* _What is required_
Set down every entry word for word. Omit the pictures.

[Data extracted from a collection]
■ ■ ■ ■ ■ ■ ■

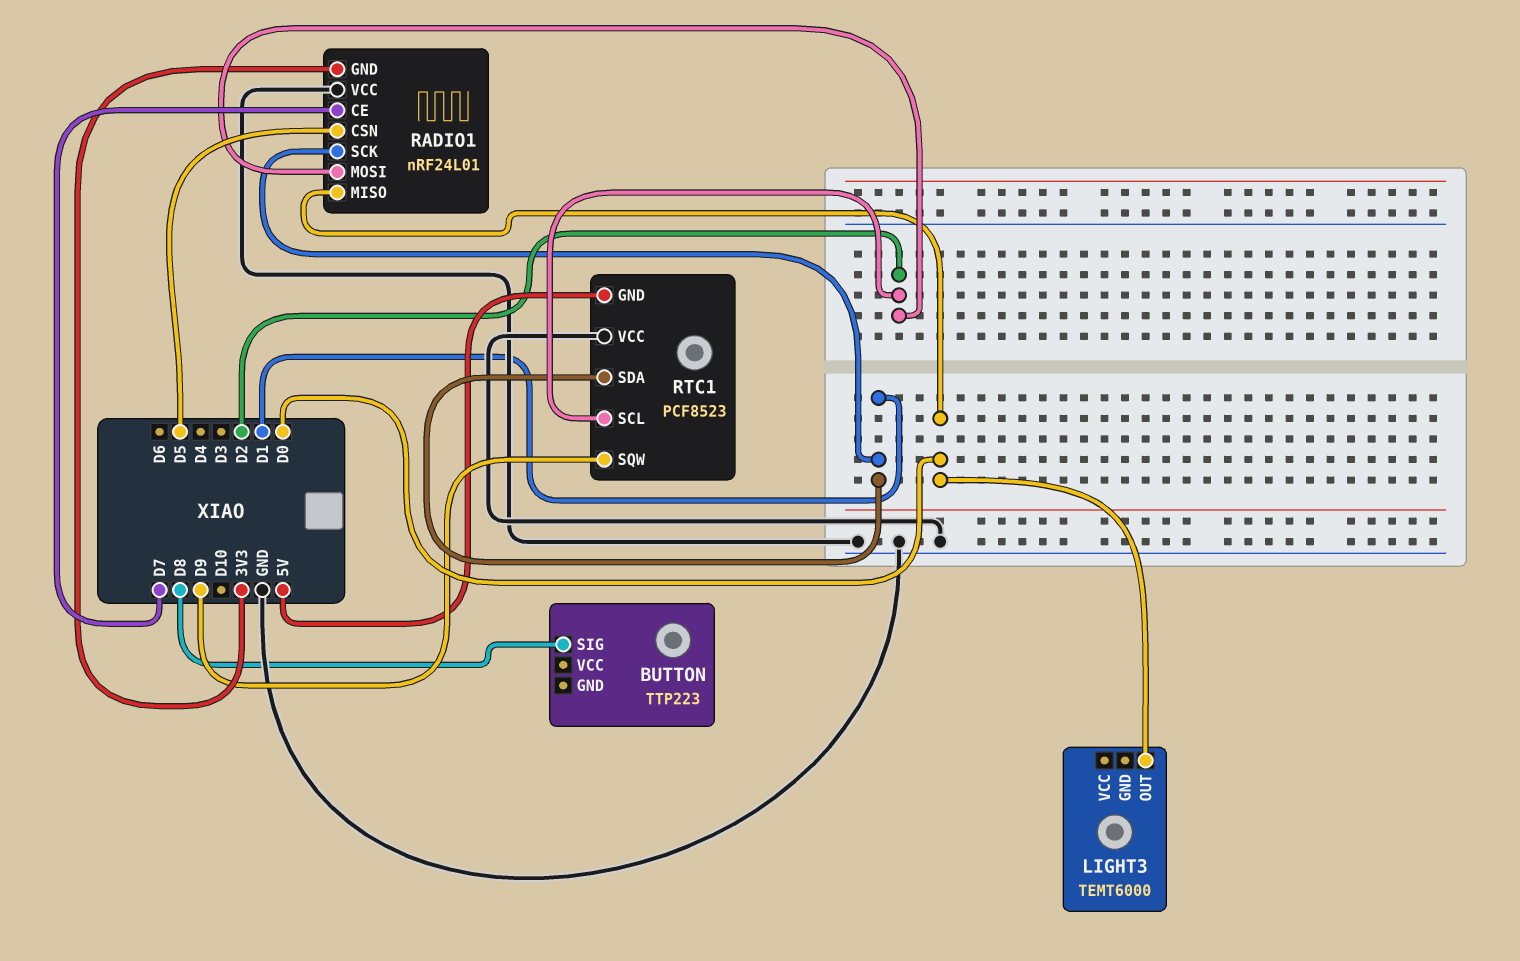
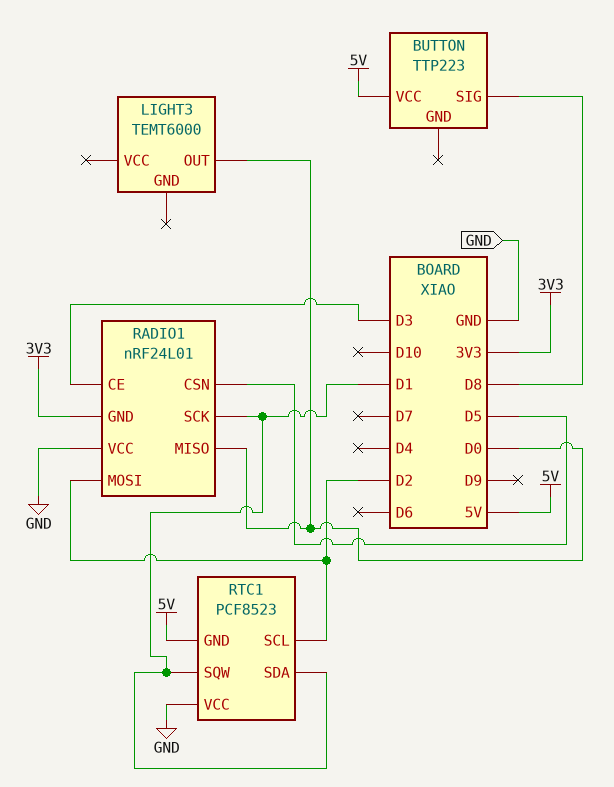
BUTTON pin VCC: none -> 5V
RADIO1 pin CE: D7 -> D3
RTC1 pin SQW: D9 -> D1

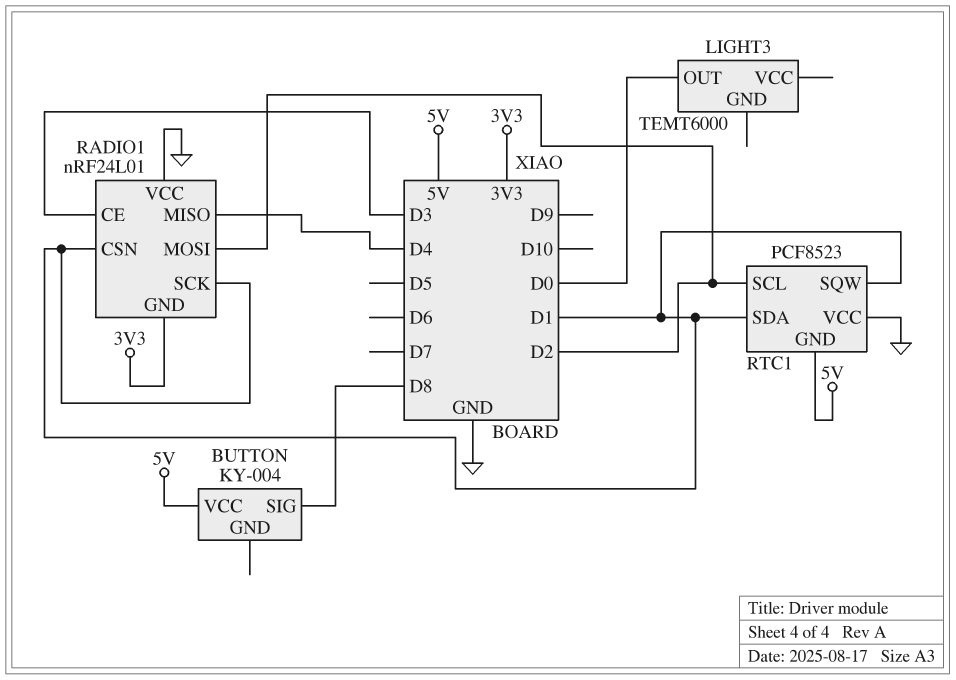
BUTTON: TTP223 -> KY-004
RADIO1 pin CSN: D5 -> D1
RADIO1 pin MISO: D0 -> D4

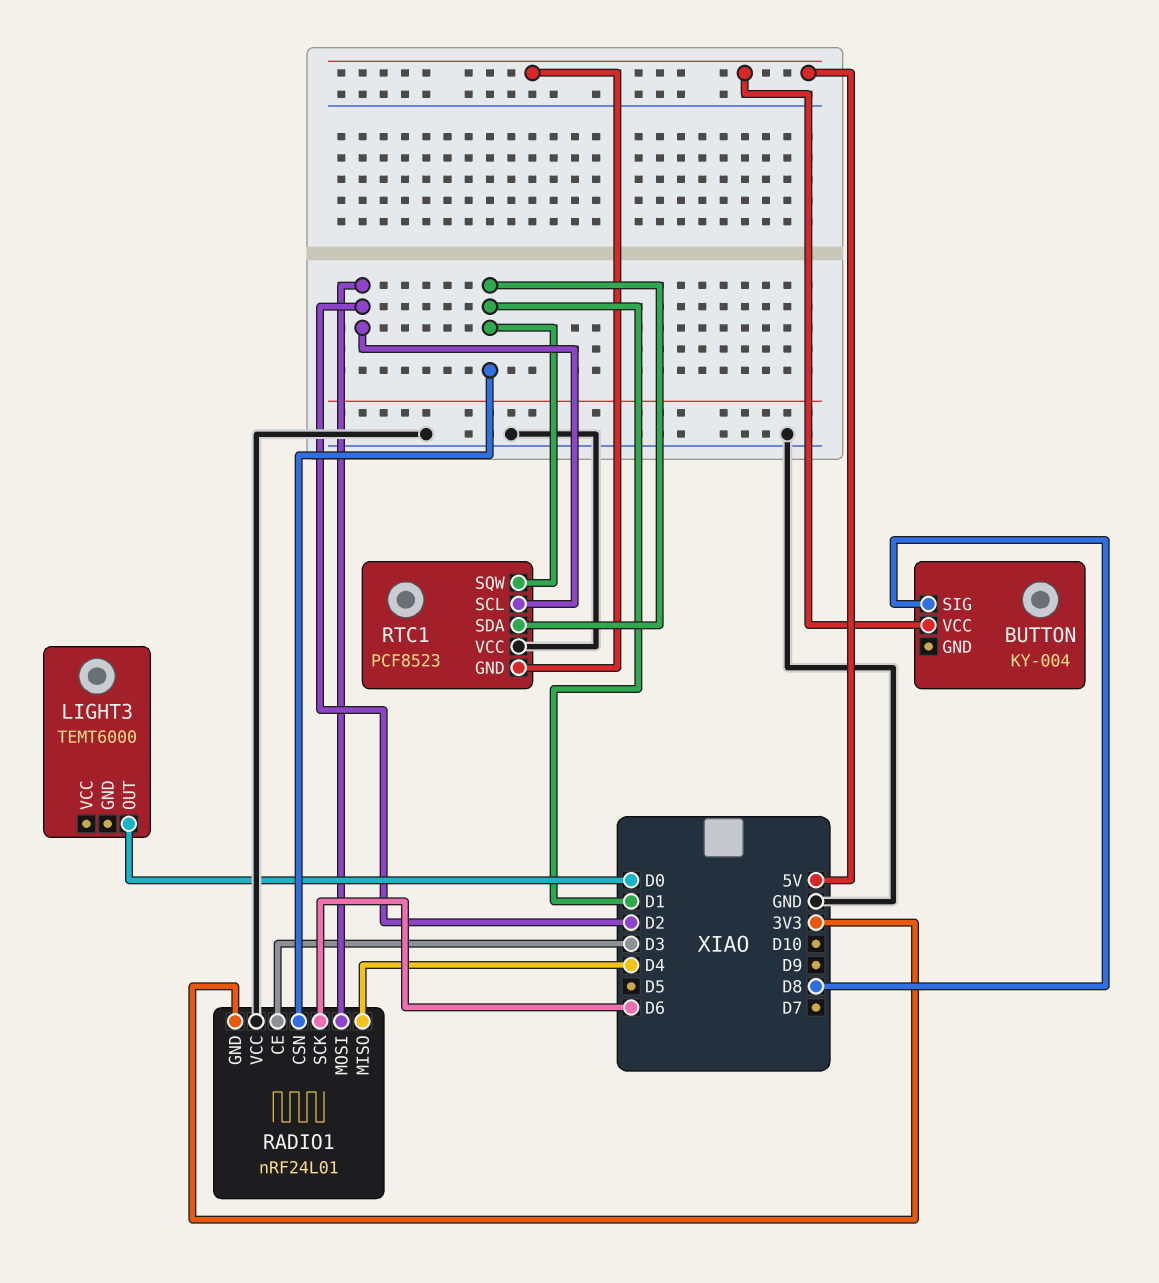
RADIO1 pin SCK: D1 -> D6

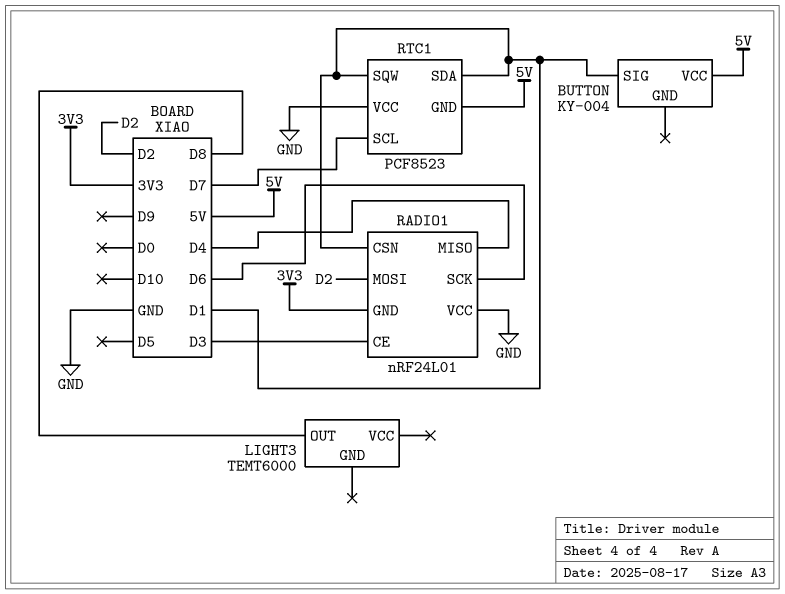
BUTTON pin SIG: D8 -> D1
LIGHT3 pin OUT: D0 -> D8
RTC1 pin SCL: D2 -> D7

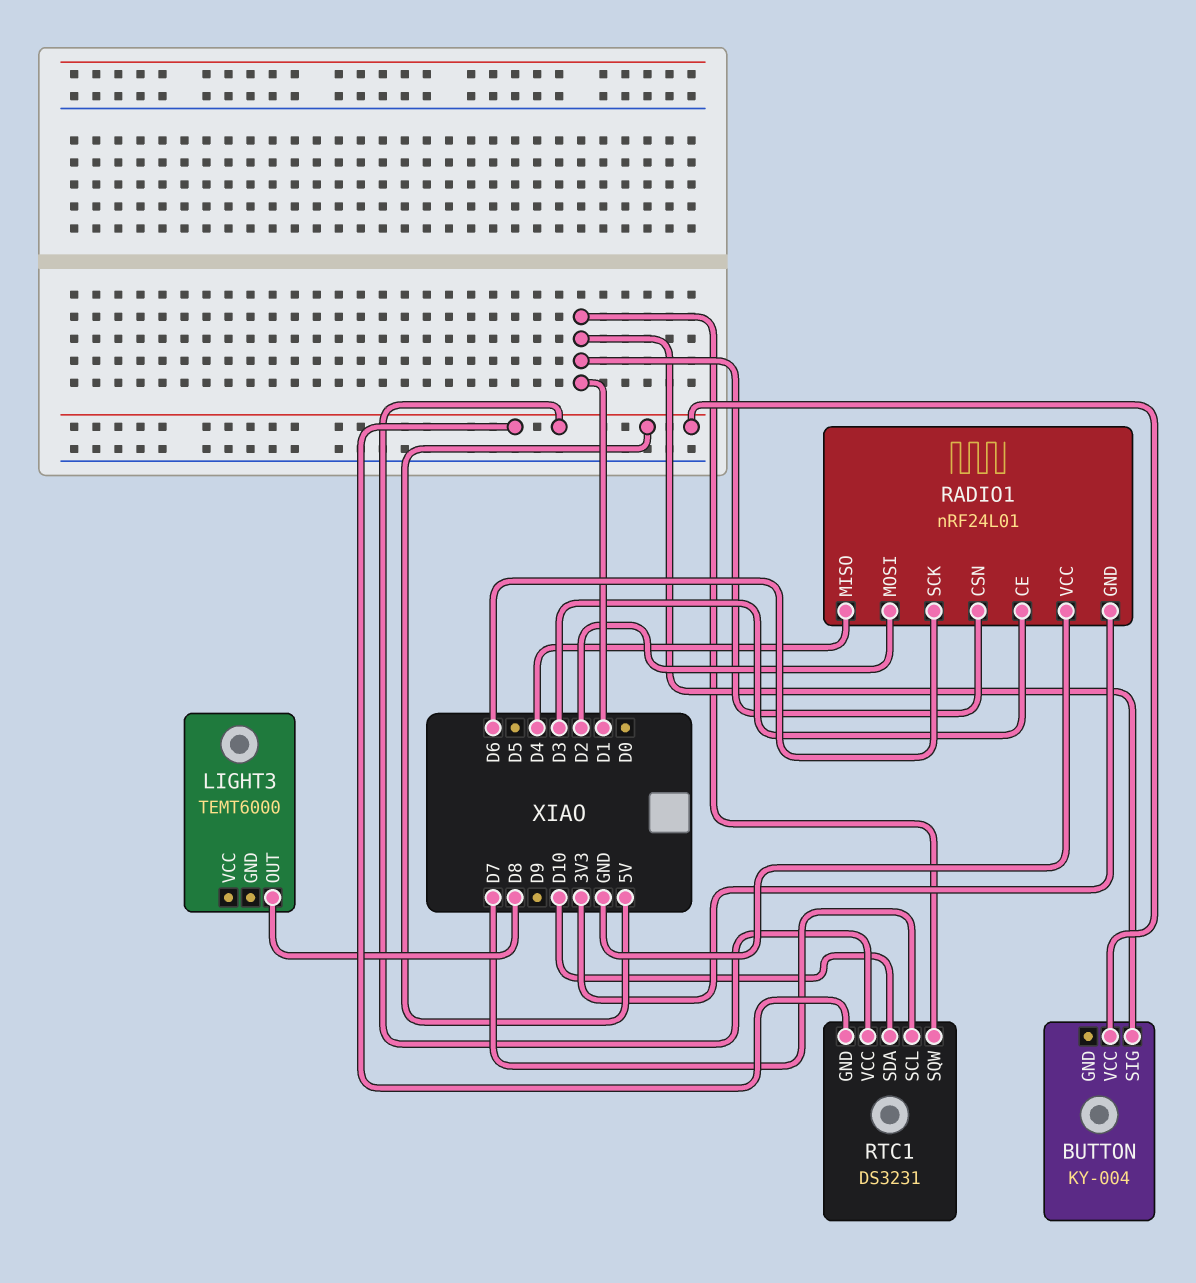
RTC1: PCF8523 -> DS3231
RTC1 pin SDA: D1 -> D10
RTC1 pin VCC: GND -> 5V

■ ■ ■ ■ ■ ■ ■

* _Written solution_
BUTTON pin VCC: none -> 5V
RADIO1 pin CE: D7 -> D3
RTC1 pin SQW: D9 -> D1

BUTTON: TTP223 -> KY-004
RADIO1 pin CSN: D5 -> D1
RADIO1 pin MISO: D0 -> D4

RADIO1 pin SCK: D1 -> D6

BUTTON pin SIG: D8 -> D1
LIGHT3 pin OUT: D0 -> D8
RTC1 pin SCL: D2 -> D7

RTC1: PCF8523 -> DS3231
RTC1 pin SDA: D1 -> D10
RTC1 pin VCC: GND -> 5V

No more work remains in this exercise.